→ **Prompt**: Your task is to repeat exactly the lines below between the line holding "The camera went 85" and the line holding "The dice/snow-white moved", inclusive, and only those.

→ **Data section**:

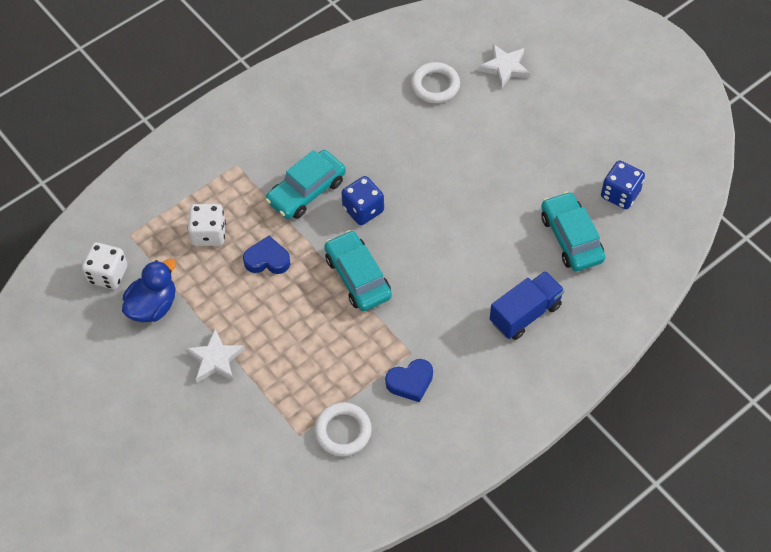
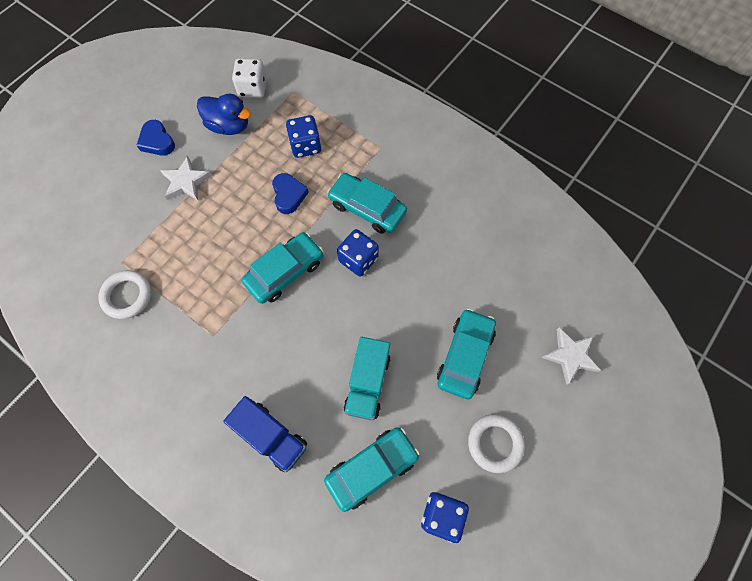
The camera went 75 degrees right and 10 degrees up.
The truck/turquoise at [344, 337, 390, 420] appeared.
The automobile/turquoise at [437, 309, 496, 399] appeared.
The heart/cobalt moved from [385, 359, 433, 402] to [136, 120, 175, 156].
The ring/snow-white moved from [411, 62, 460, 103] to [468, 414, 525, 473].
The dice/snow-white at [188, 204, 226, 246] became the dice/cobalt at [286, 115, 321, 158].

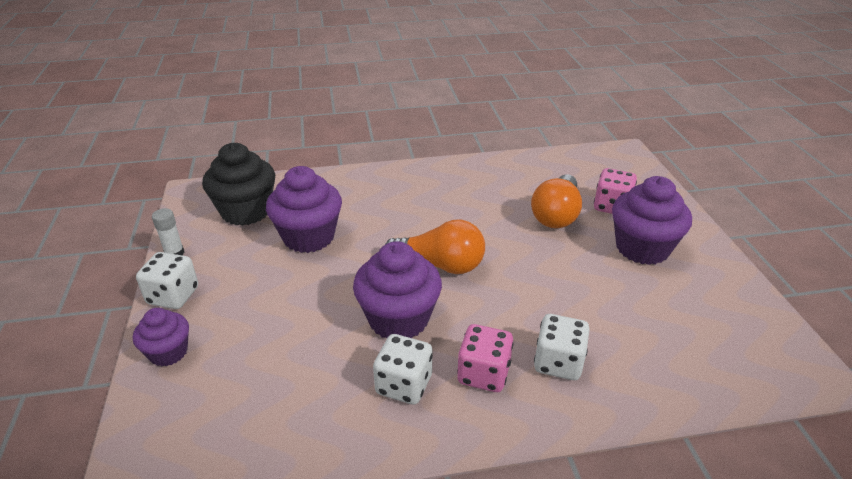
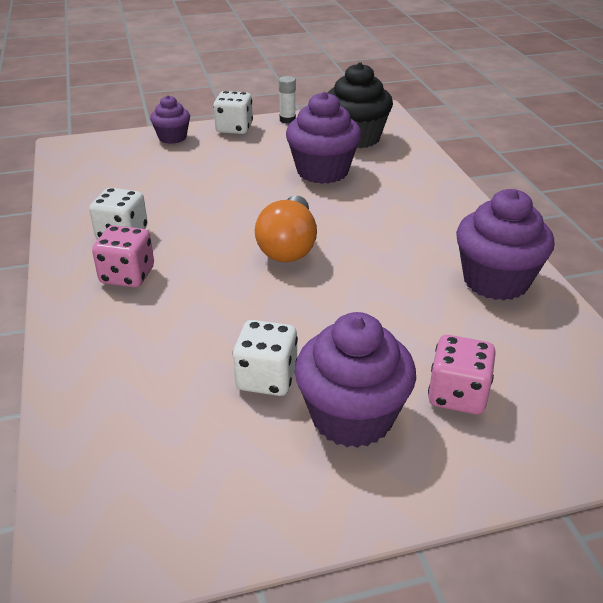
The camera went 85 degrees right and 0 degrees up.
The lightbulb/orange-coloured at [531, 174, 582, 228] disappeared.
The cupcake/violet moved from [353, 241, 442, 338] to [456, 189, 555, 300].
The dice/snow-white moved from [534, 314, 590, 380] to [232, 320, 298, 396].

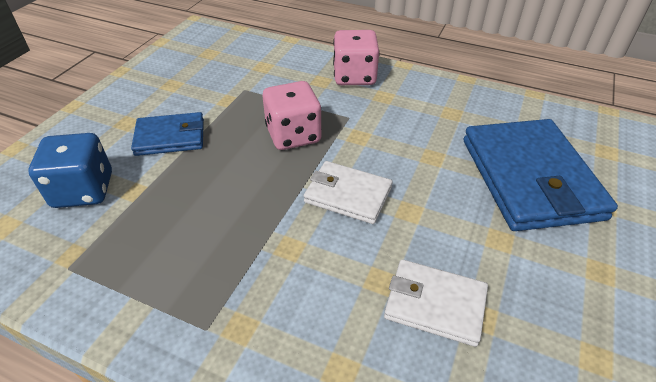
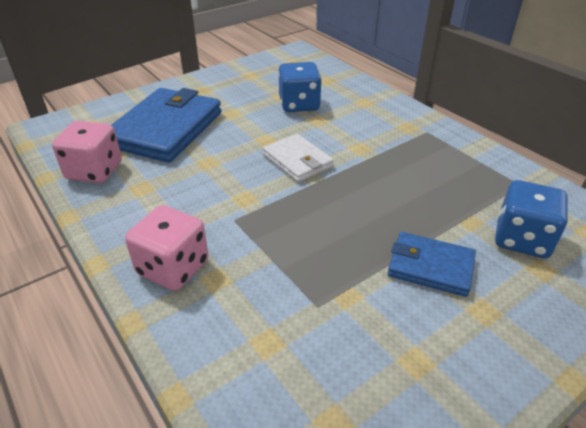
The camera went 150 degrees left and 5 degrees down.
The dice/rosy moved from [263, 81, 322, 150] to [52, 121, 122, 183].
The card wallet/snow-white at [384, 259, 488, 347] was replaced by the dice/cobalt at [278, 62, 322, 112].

→ **Answer space**:
The camera went 85 degrees right and 0 degrees up.
The lightbulb/orange-coloured at [531, 174, 582, 228] disappeared.
The cupcake/violet moved from [353, 241, 442, 338] to [456, 189, 555, 300].
The dice/snow-white moved from [534, 314, 590, 380] to [232, 320, 298, 396].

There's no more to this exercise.